* **Description of the task**
Since the data must remain as supplied, reproduce it word for word.

Data to process section start

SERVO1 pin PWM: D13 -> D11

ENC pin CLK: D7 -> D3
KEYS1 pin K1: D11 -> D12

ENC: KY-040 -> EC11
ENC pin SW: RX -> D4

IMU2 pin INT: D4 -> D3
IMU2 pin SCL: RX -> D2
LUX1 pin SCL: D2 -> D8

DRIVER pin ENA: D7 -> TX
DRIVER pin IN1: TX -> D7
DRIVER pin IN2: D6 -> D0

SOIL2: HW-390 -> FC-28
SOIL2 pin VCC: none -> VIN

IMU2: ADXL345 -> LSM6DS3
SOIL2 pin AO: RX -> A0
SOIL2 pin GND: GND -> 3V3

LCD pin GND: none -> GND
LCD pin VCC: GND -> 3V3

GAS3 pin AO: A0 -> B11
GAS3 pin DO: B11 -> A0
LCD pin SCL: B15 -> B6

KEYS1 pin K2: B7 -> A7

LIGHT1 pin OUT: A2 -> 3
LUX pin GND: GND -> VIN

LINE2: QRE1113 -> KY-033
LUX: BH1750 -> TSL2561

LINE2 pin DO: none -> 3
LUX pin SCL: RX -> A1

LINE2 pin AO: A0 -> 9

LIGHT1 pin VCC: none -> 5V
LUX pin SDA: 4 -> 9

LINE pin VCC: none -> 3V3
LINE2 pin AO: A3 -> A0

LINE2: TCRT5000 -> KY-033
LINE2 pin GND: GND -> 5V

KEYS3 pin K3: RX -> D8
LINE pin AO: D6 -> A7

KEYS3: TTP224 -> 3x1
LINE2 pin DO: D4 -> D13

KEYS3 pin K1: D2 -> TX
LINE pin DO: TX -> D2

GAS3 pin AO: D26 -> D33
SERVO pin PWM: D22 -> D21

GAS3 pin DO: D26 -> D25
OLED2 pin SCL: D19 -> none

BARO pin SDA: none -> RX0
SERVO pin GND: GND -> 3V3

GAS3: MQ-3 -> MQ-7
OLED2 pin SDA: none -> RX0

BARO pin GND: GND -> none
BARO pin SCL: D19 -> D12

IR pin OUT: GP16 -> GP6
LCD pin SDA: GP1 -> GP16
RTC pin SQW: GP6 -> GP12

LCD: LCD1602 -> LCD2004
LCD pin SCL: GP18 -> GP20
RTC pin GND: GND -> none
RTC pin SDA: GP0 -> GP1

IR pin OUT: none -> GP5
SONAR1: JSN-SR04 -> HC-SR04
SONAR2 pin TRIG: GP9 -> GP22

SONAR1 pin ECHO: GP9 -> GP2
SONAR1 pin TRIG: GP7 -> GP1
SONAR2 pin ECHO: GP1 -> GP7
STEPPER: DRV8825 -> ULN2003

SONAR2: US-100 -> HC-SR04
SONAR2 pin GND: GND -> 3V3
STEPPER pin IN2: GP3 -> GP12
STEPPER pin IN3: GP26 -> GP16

Data to process section end

* **Exercise answer**
SERVO1 pin PWM: D13 -> D11

ENC pin CLK: D7 -> D3
KEYS1 pin K1: D11 -> D12

ENC: KY-040 -> EC11
ENC pin SW: RX -> D4

IMU2 pin INT: D4 -> D3
IMU2 pin SCL: RX -> D2
LUX1 pin SCL: D2 -> D8

DRIVER pin ENA: D7 -> TX
DRIVER pin IN1: TX -> D7
DRIVER pin IN2: D6 -> D0

SOIL2: HW-390 -> FC-28
SOIL2 pin VCC: none -> VIN

IMU2: ADXL345 -> LSM6DS3
SOIL2 pin AO: RX -> A0
SOIL2 pin GND: GND -> 3V3

LCD pin GND: none -> GND
LCD pin VCC: GND -> 3V3

GAS3 pin AO: A0 -> B11
GAS3 pin DO: B11 -> A0
LCD pin SCL: B15 -> B6

KEYS1 pin K2: B7 -> A7

LIGHT1 pin OUT: A2 -> 3
LUX pin GND: GND -> VIN

LINE2: QRE1113 -> KY-033
LUX: BH1750 -> TSL2561

LINE2 pin DO: none -> 3
LUX pin SCL: RX -> A1

LINE2 pin AO: A0 -> 9

LIGHT1 pin VCC: none -> 5V
LUX pin SDA: 4 -> 9

LINE pin VCC: none -> 3V3
LINE2 pin AO: A3 -> A0

LINE2: TCRT5000 -> KY-033
LINE2 pin GND: GND -> 5V

KEYS3 pin K3: RX -> D8
LINE pin AO: D6 -> A7

KEYS3: TTP224 -> 3x1
LINE2 pin DO: D4 -> D13

KEYS3 pin K1: D2 -> TX
LINE pin DO: TX -> D2

GAS3 pin AO: D26 -> D33
SERVO pin PWM: D22 -> D21

GAS3 pin DO: D26 -> D25
OLED2 pin SCL: D19 -> none

BARO pin SDA: none -> RX0
SERVO pin GND: GND -> 3V3

GAS3: MQ-3 -> MQ-7
OLED2 pin SDA: none -> RX0

BARO pin GND: GND -> none
BARO pin SCL: D19 -> D12

IR pin OUT: GP16 -> GP6
LCD pin SDA: GP1 -> GP16
RTC pin SQW: GP6 -> GP12

LCD: LCD1602 -> LCD2004
LCD pin SCL: GP18 -> GP20
RTC pin GND: GND -> none
RTC pin SDA: GP0 -> GP1

IR pin OUT: none -> GP5
SONAR1: JSN-SR04 -> HC-SR04
SONAR2 pin TRIG: GP9 -> GP22

SONAR1 pin ECHO: GP9 -> GP2
SONAR1 pin TRIG: GP7 -> GP1
SONAR2 pin ECHO: GP1 -> GP7
STEPPER: DRV8825 -> ULN2003

SONAR2: US-100 -> HC-SR04
SONAR2 pin GND: GND -> 3V3
STEPPER pin IN2: GP3 -> GP12
STEPPER pin IN3: GP26 -> GP16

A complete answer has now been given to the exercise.